§ **Assignment**: Where a line of the material contains the string "orange", copy that line.

§ **Records supplied**:
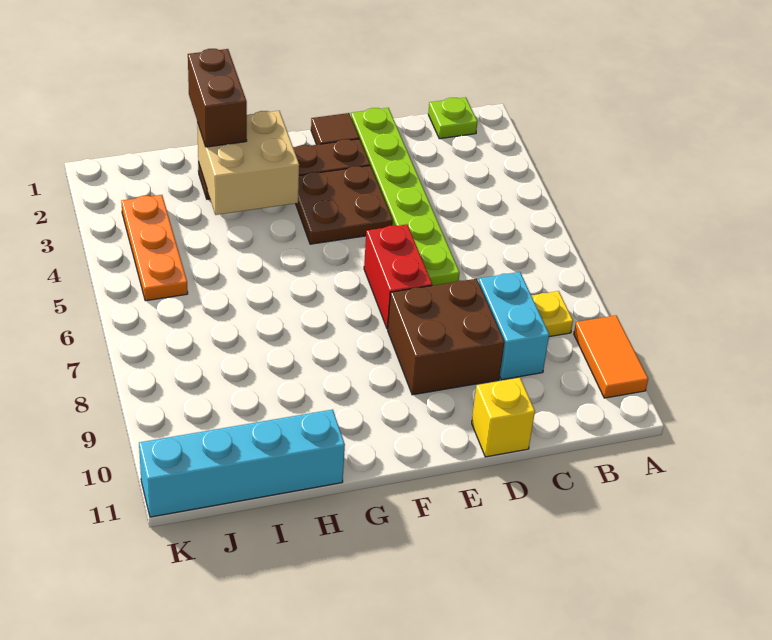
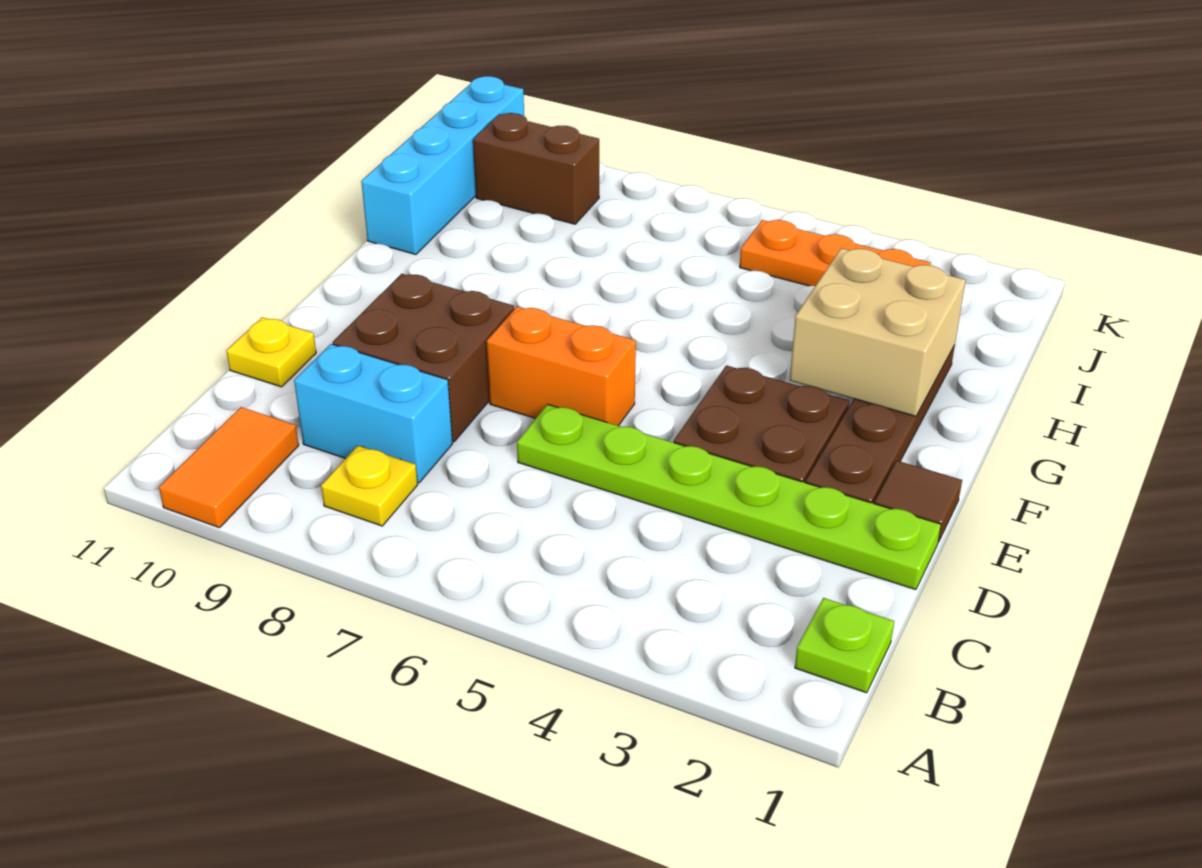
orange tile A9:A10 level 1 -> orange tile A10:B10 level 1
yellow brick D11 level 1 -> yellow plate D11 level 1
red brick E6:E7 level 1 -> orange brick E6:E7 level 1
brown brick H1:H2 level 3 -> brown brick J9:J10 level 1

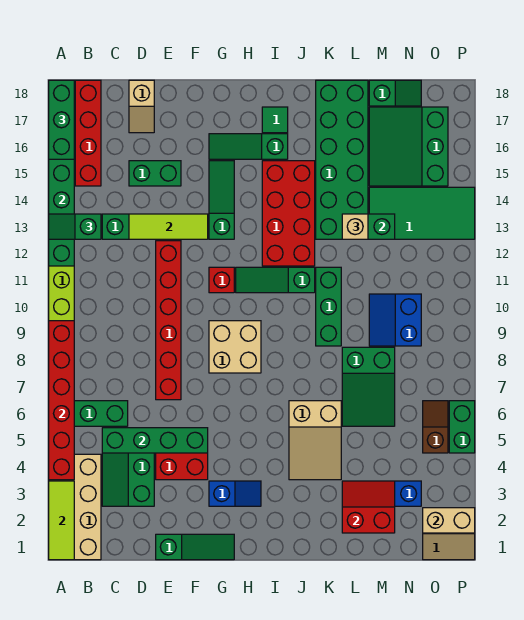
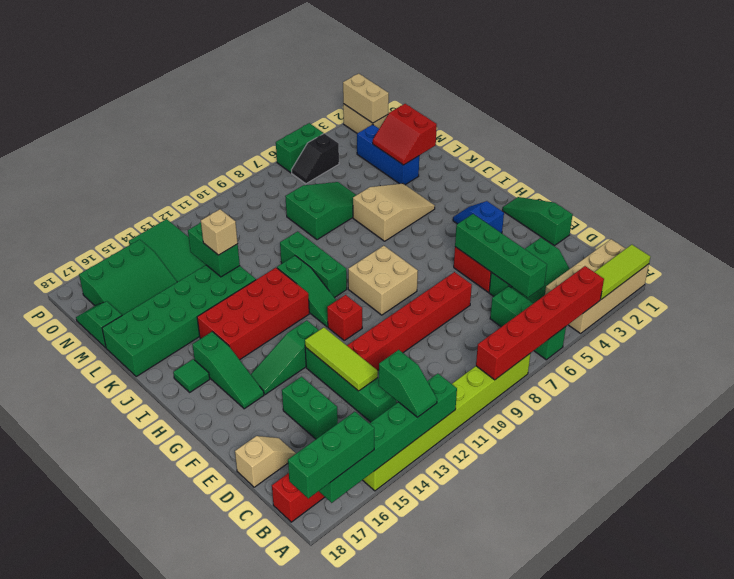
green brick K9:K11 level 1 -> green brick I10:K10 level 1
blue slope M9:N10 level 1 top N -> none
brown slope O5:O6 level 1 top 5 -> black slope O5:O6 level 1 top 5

§ **Output**:
orange tile A9:A10 level 1 -> orange tile A10:B10 level 1
red brick E6:E7 level 1 -> orange brick E6:E7 level 1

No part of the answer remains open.